**DATA EXCERPTS**
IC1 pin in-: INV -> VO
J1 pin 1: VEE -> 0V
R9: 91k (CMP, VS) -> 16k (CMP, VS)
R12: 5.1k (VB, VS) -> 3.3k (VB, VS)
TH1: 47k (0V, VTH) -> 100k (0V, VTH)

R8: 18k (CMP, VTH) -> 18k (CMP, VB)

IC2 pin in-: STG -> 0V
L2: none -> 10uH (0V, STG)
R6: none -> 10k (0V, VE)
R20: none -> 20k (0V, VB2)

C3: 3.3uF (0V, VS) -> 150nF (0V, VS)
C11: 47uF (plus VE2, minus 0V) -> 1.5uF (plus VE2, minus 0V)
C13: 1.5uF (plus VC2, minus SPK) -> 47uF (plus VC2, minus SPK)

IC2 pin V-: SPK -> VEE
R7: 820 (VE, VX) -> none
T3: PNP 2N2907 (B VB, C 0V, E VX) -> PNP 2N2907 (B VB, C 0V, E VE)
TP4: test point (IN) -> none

**EXERCISE BRIEF**
Show the lines where the word "plus" appears in the entries.

**FINISHED EXERCISE**
C11: 47uF (plus VE2, minus 0V) -> 1.5uF (plus VE2, minus 0V)
C13: 1.5uF (plus VC2, minus SPK) -> 47uF (plus VC2, minus SPK)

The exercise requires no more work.